- **What needs to be done**
Reproduce the entries shown below only from the line with "(433, 127) = (698, 382): green" down to the line with "(671, 280) = (226, 396): yellow", keeping both end lines and copying each one exactly.

☆ ☆ ☆

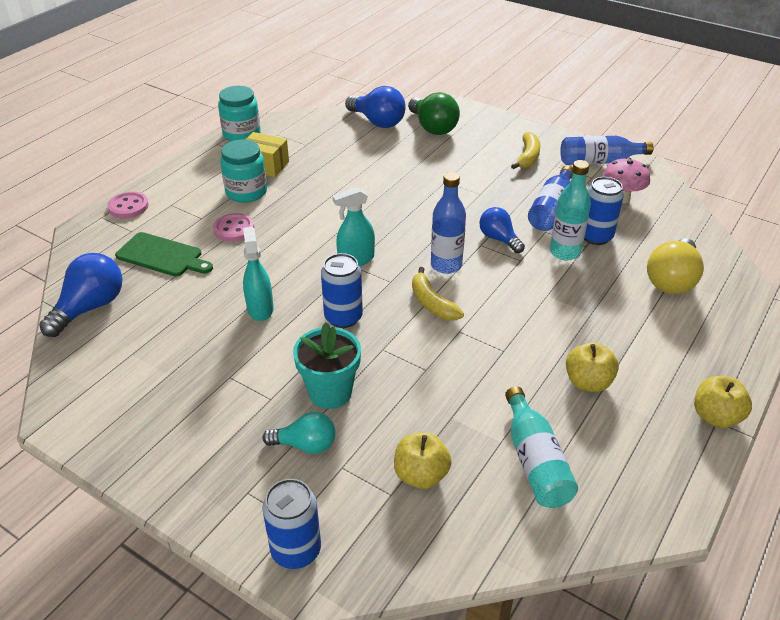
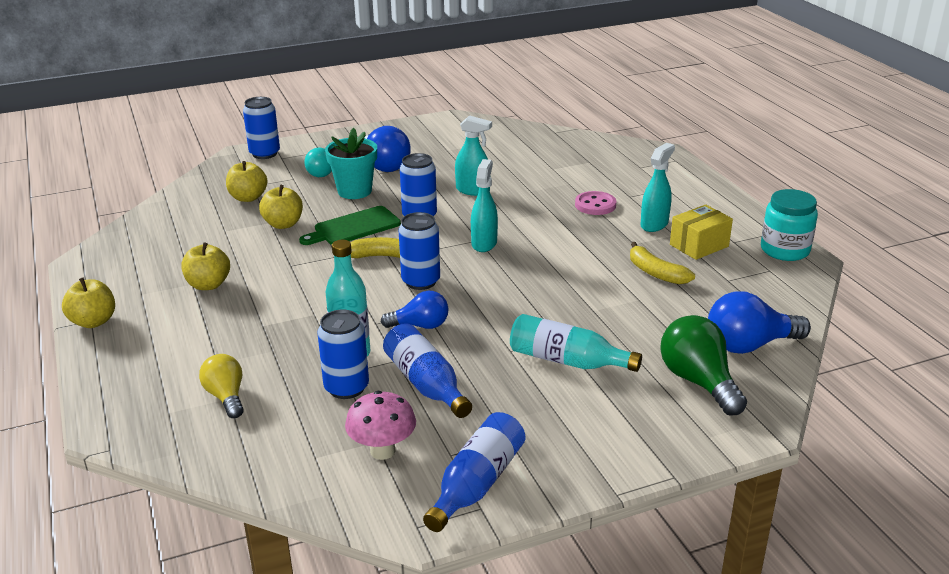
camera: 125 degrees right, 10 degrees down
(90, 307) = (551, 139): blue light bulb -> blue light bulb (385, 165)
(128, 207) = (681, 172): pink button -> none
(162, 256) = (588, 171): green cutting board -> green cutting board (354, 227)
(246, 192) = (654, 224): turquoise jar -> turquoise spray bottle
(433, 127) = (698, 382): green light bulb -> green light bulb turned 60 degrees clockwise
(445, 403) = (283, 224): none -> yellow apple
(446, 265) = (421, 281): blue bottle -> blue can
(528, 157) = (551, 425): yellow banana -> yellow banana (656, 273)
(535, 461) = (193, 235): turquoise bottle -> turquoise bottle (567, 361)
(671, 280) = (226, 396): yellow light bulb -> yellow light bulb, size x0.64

☆ ☆ ☆

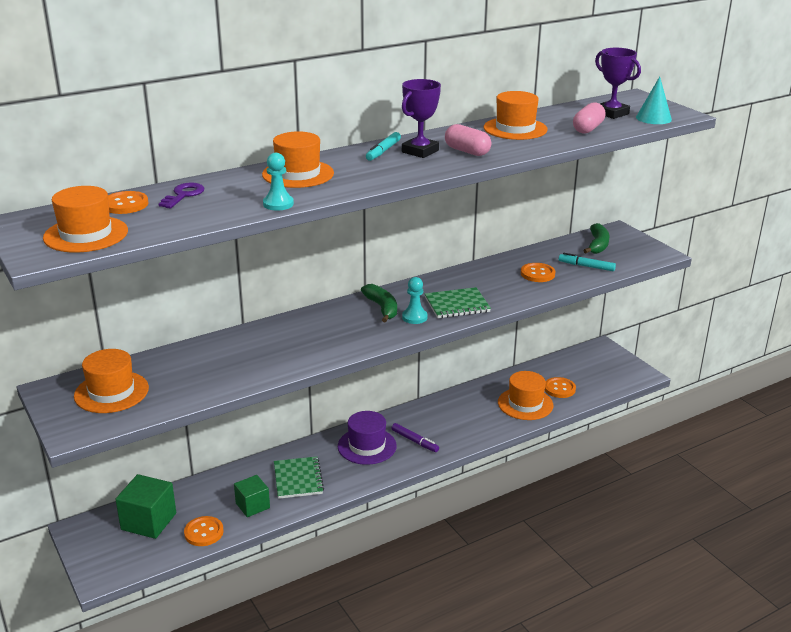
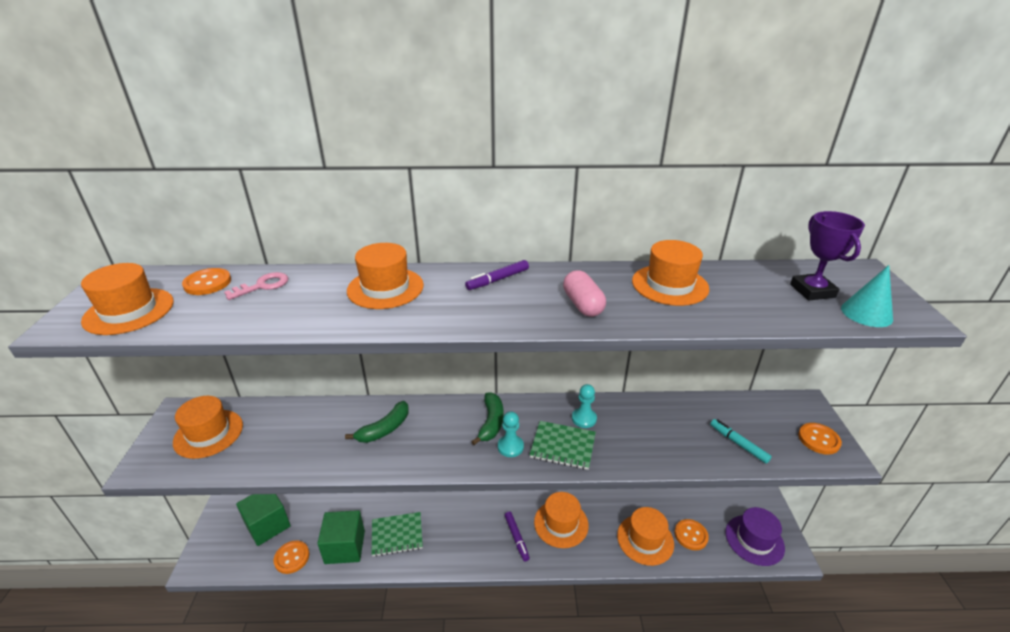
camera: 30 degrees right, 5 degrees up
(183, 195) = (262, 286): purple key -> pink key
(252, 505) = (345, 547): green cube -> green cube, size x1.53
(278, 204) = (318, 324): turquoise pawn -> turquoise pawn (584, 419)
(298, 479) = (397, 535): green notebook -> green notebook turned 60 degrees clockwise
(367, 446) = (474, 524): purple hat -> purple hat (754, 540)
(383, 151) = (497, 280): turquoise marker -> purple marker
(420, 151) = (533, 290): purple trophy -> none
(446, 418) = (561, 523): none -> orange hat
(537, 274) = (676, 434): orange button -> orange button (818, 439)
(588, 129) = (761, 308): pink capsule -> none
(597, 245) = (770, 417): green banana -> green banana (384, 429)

☆ ☆ ☆

- **Result**
(433, 127) = (698, 382): green light bulb -> green light bulb turned 60 degrees clockwise
(445, 403) = (283, 224): none -> yellow apple
(446, 265) = (421, 281): blue bottle -> blue can
(528, 157) = (551, 425): yellow banana -> yellow banana (656, 273)
(535, 461) = (193, 235): turquoise bottle -> turquoise bottle (567, 361)
(671, 280) = (226, 396): yellow light bulb -> yellow light bulb, size x0.64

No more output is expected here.